'''
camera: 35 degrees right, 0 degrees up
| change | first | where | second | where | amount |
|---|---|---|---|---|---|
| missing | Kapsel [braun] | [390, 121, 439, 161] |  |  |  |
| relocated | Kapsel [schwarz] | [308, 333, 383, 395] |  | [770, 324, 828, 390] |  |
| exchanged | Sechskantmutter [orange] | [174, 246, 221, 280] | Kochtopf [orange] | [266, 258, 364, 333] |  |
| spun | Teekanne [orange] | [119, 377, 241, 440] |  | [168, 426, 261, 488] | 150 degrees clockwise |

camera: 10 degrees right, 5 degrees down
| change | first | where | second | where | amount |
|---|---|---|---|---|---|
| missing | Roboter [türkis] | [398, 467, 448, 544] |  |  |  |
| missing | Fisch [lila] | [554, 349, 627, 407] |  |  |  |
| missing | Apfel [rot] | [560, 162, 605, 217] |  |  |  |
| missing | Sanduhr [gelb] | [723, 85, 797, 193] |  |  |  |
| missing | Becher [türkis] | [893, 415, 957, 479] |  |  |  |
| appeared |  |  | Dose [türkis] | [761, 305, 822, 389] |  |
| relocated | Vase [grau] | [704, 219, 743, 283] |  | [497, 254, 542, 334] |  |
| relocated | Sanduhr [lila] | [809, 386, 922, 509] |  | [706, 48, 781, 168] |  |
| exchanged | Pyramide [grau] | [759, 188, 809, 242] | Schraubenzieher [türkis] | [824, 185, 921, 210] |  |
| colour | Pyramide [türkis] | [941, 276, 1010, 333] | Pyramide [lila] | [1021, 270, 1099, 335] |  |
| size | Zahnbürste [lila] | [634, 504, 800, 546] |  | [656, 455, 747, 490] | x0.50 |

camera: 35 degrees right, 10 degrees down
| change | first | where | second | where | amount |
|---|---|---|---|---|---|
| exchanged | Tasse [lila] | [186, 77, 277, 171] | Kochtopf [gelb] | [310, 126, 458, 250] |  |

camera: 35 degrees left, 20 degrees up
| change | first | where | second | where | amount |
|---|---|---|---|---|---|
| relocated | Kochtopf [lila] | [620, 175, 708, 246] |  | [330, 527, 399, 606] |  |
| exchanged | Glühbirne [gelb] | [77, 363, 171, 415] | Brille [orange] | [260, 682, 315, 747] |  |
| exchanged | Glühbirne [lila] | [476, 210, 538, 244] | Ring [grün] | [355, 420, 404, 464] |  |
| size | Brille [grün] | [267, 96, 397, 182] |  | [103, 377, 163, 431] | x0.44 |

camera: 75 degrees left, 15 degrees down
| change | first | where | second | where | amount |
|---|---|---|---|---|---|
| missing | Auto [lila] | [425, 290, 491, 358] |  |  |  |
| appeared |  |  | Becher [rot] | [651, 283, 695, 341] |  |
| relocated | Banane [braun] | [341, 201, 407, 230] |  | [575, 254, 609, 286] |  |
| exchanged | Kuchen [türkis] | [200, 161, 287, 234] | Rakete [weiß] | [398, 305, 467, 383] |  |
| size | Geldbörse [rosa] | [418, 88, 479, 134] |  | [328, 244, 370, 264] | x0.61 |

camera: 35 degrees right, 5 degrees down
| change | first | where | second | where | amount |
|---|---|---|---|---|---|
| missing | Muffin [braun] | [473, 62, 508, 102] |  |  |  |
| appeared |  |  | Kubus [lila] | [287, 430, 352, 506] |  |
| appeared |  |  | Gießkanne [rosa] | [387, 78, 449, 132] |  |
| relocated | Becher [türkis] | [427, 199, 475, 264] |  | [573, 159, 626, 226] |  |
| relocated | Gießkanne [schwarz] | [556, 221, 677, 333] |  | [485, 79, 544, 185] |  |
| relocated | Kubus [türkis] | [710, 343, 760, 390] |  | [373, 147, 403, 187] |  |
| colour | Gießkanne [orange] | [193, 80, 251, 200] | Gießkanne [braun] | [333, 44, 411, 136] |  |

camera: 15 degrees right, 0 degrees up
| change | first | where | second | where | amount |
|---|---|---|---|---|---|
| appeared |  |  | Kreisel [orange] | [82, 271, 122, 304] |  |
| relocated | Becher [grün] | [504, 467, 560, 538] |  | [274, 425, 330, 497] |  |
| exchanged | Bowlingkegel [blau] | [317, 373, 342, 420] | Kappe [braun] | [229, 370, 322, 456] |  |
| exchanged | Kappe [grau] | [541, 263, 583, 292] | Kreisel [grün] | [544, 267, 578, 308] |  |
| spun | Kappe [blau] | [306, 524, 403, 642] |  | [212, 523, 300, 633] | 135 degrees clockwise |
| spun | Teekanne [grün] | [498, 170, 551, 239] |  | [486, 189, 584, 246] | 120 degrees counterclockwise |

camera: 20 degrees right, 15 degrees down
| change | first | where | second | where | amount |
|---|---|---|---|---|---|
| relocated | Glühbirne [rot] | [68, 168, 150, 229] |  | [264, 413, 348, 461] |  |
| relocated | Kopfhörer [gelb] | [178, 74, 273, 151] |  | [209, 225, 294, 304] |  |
'''
=== Exercise directions ===
Copy exactly the stretch of data above from the line with "missing | Kapsel" through the line with "exchanged | Sechskantmutter", and omit all other lines.

=== Exercise solution ===
| missing | Kapsel [braun] | [390, 121, 439, 161] |  |  |  |
| relocated | Kapsel [schwarz] | [308, 333, 383, 395] |  | [770, 324, 828, 390] |  |
| exchanged | Sechskantmutter [orange] | [174, 246, 221, 280] | Kochtopf [orange] | [266, 258, 364, 333] |  |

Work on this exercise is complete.